* [To do]
What lines below hold the string "STEPPER"? Copy them all.

* [Records for the exercise]
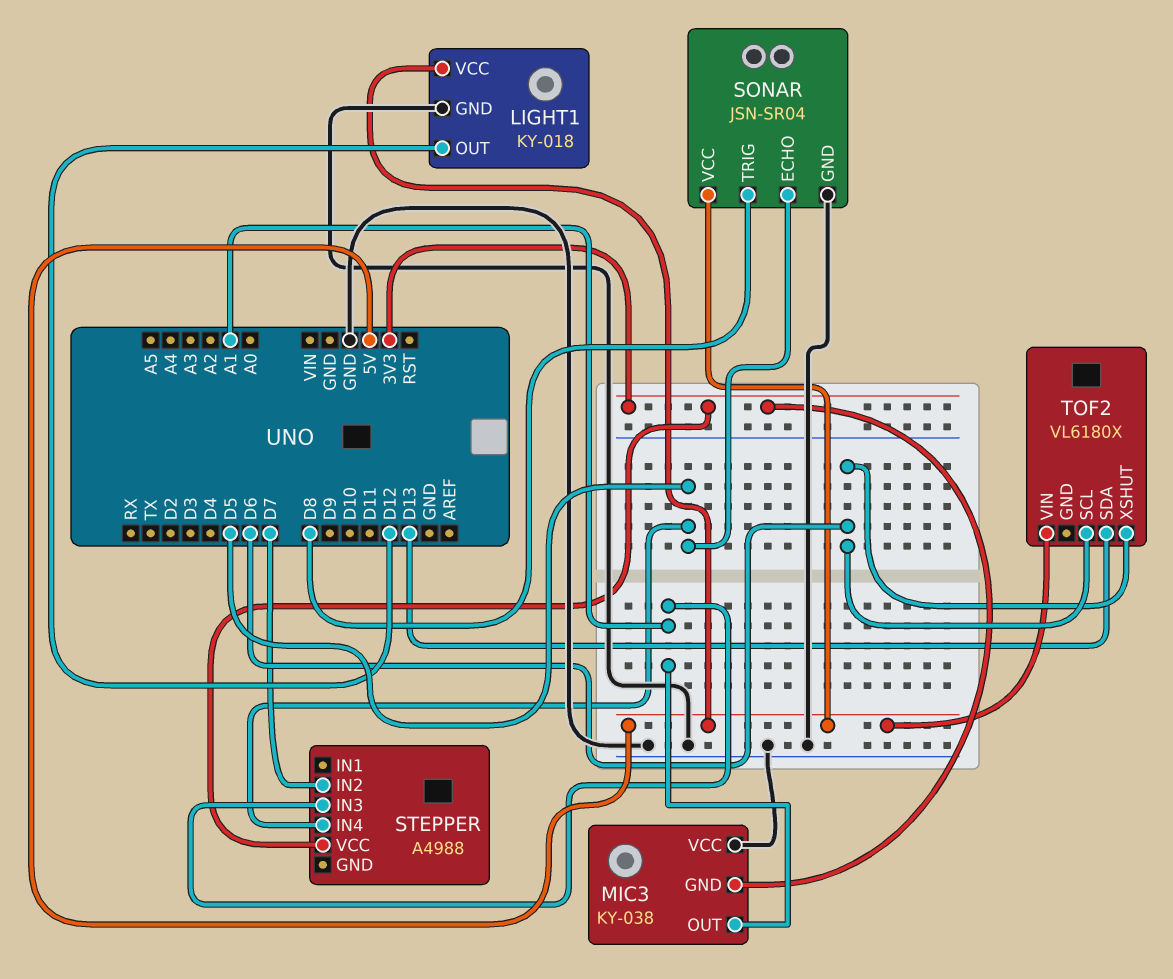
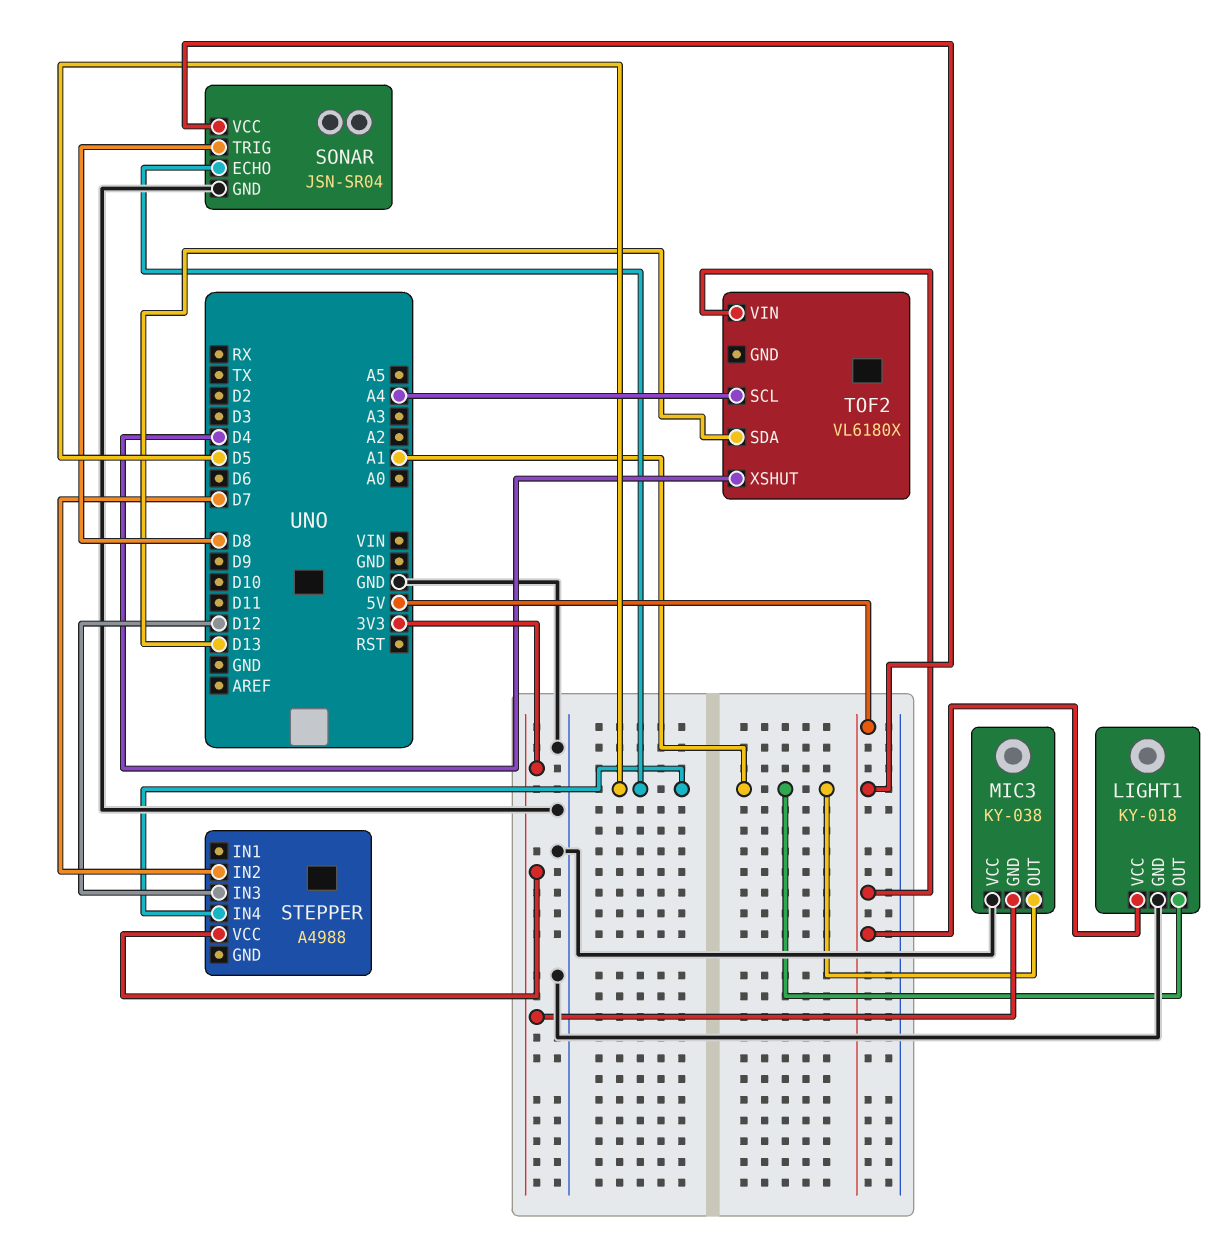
LIGHT1 pin OUT: D12 -> A1
STEPPER pin IN3: A1 -> D12
TOF2 pin SCL: D6 -> A4
TOF2 pin XSHUT: D6 -> D4

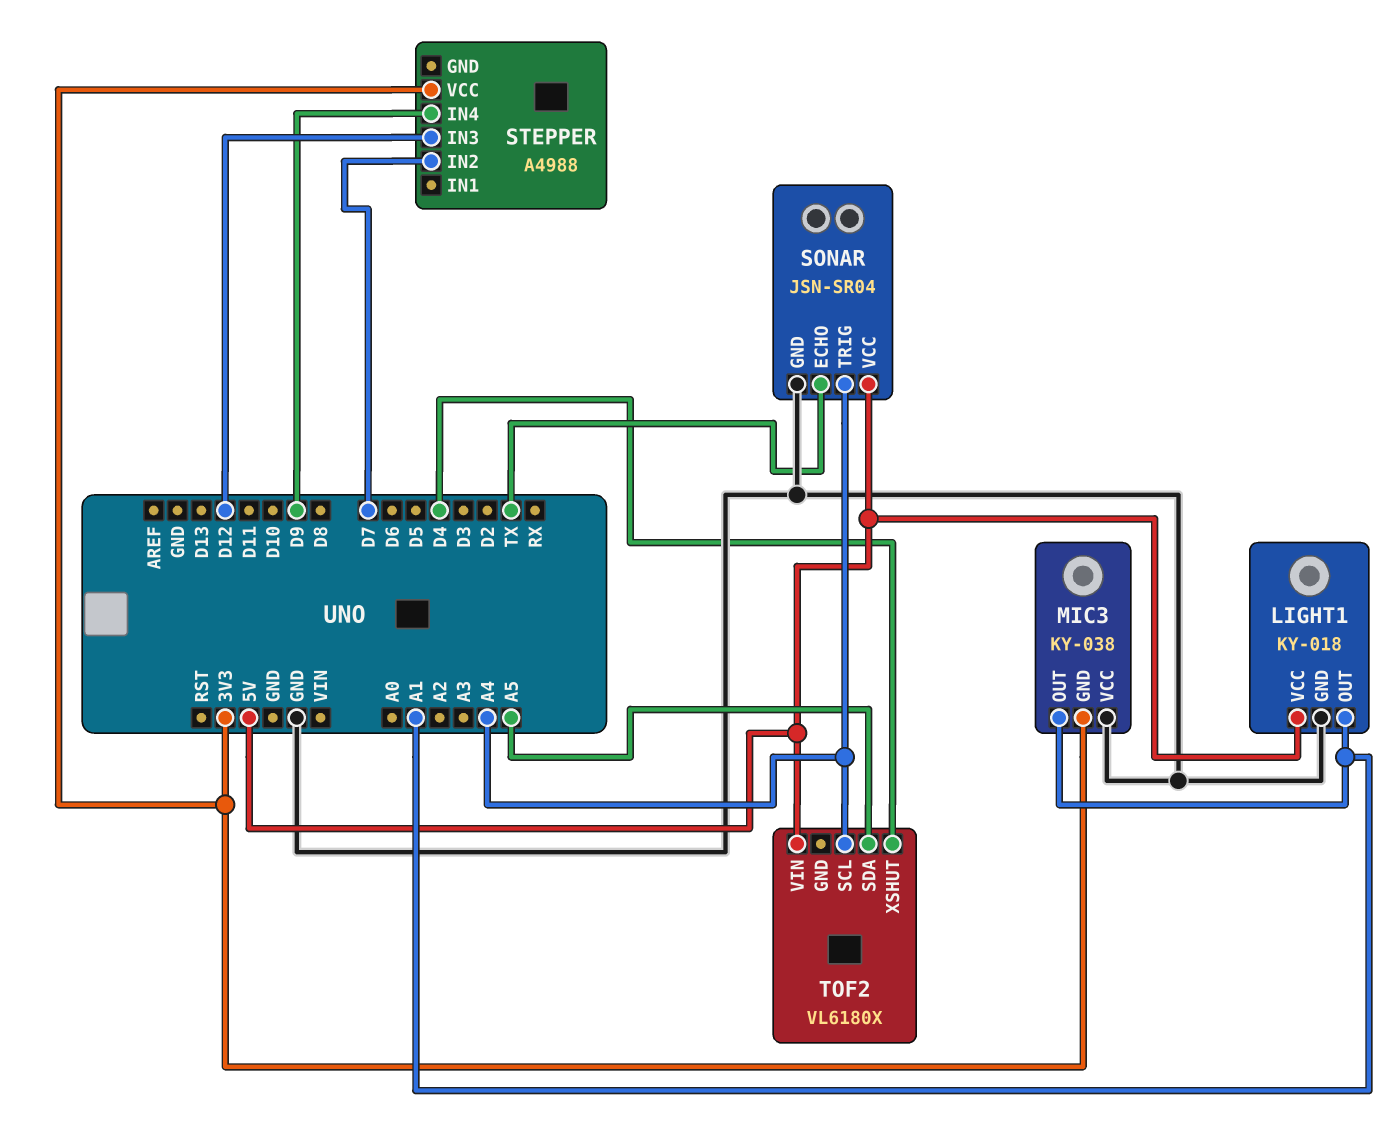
SONAR pin ECHO: D5 -> TX
SONAR pin TRIG: D8 -> A4
STEPPER pin IN4: D5 -> D9
TOF2 pin SDA: D13 -> A5

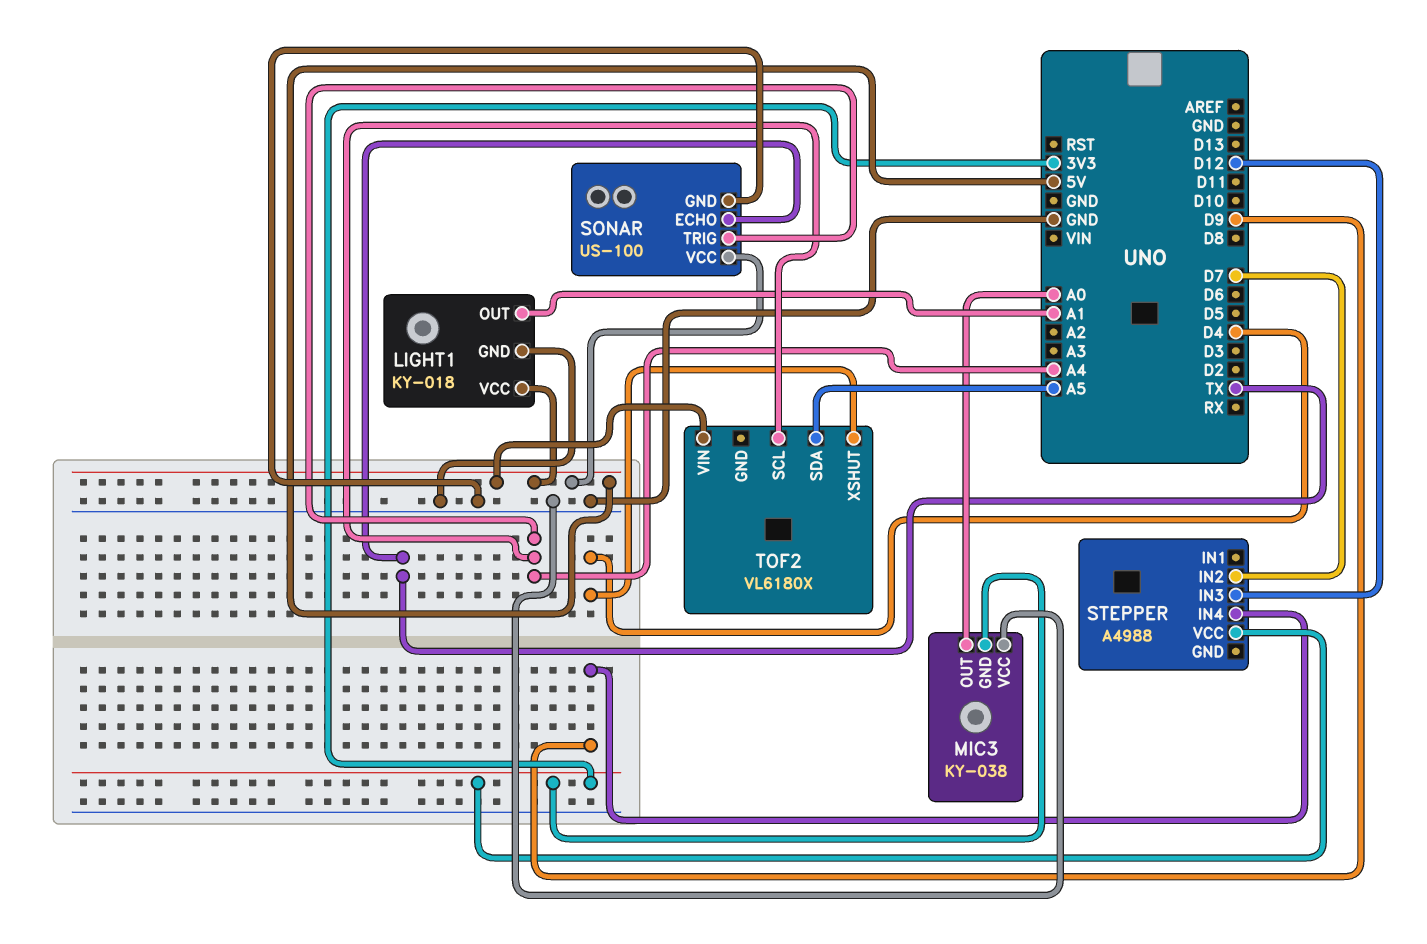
MIC3 pin OUT: A1 -> A0
SONAR: JSN-SR04 -> US-100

* [Answer box]
STEPPER pin IN3: A1 -> D12
STEPPER pin IN4: D5 -> D9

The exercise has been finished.